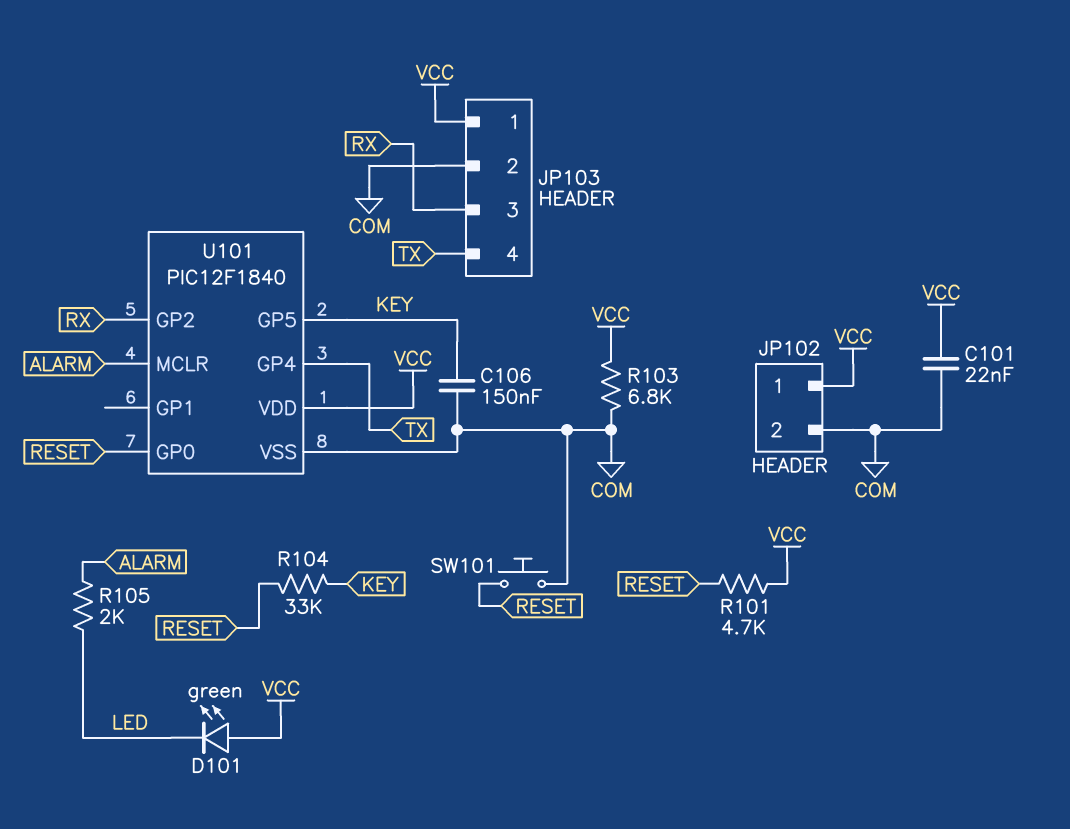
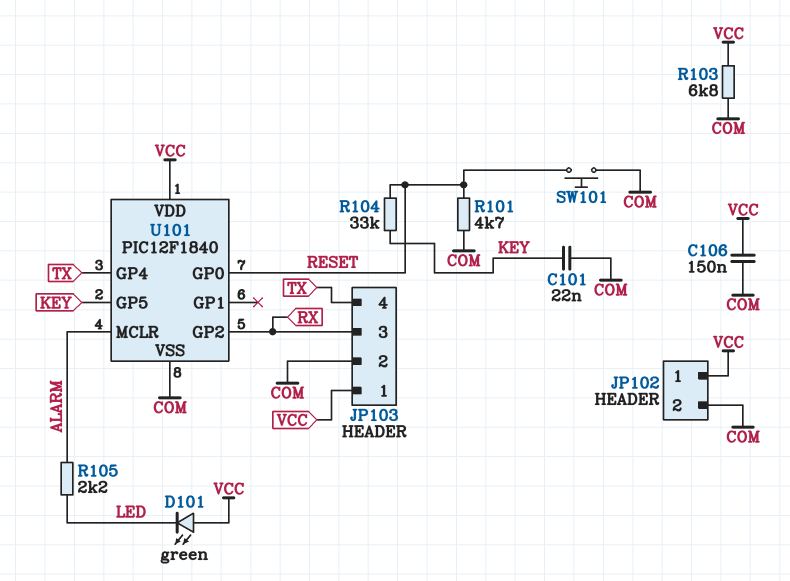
C101: 22nF (COM, VCC) -> 22nF (COM, KEY)
C106: 150nF (COM, KEY) -> 150nF (COM, VCC)
R101: 4.7k (RESET, VCC) -> 4.7k (COM, RESET)
R105: 2k (ALARM, LED) -> 2.2k (ALARM, LED)

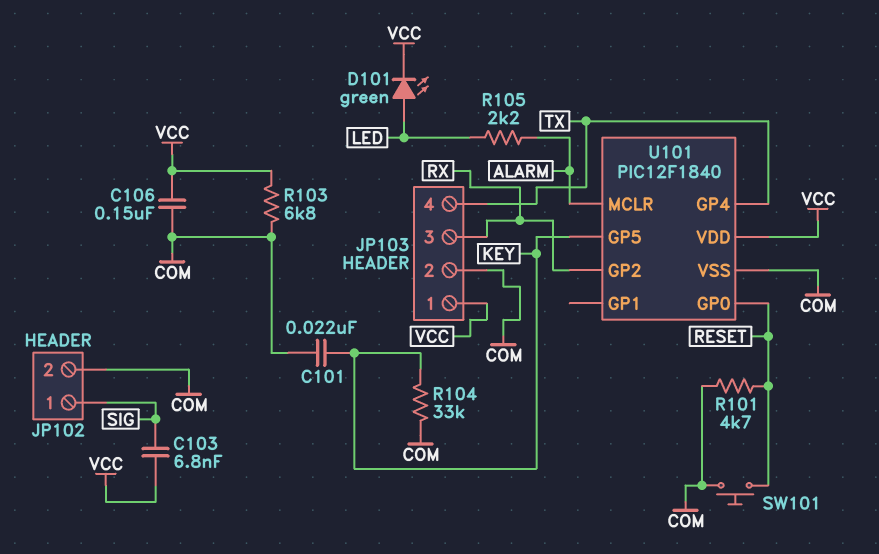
C103: none -> 6.8nF (SIG, VCC)
D101: LED green (A VCC, K LED) -> LED green (A LED, K VCC)
JP102 pin 1: VCC -> SIG
R104: 33k (KEY, RESET) -> 33k (COM, KEY)

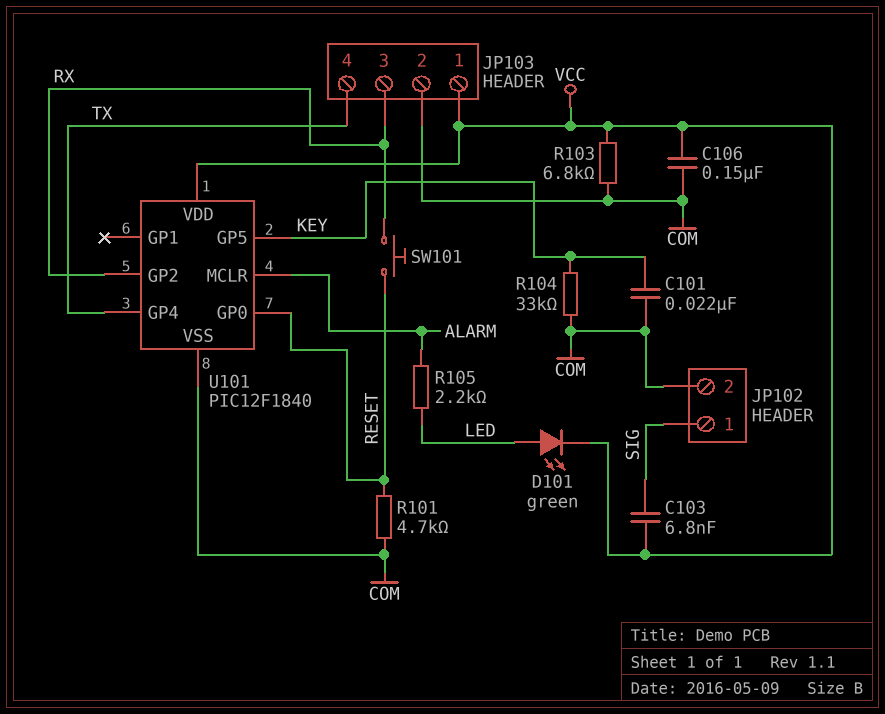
SW101: button (COM, RESET) -> button (RESET, RX)

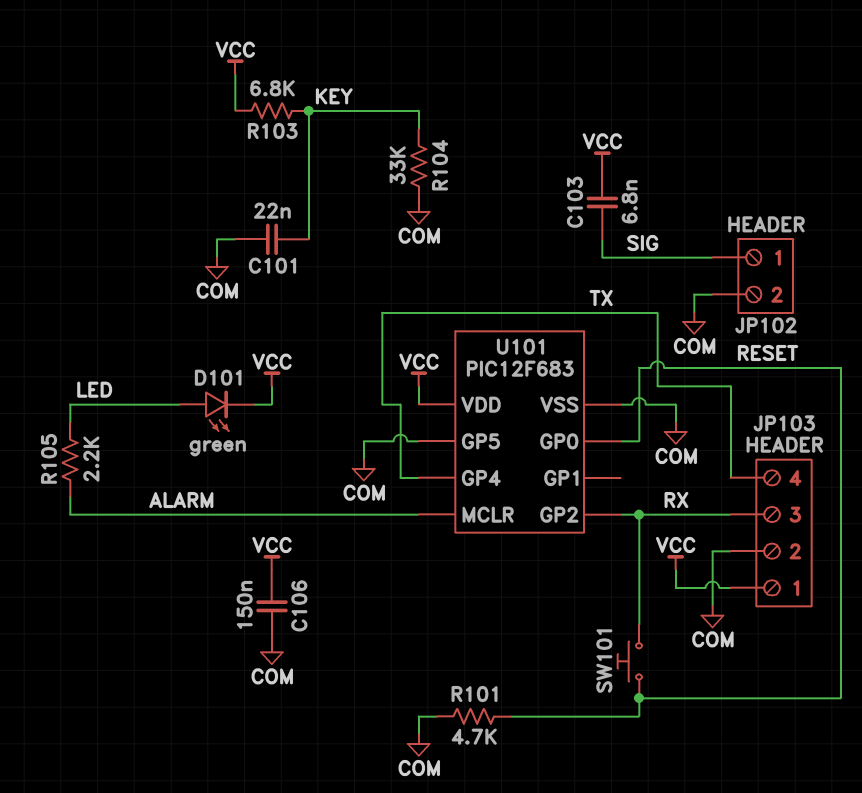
R103: 6.8k (COM, VCC) -> 6.8k (KEY, VCC)
U101: PIC12F1840 -> PIC12F683
U101 pin GP5: KEY -> COM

========

◆ **Task requirements**
In the material above, which lines contain "RESET"? Copy each of them.

◆ **Solution for this exercise**
R101: 4.7k (RESET, VCC) -> 4.7k (COM, RESET)
R104: 33k (KEY, RESET) -> 33k (COM, KEY)
SW101: button (COM, RESET) -> button (RESET, RX)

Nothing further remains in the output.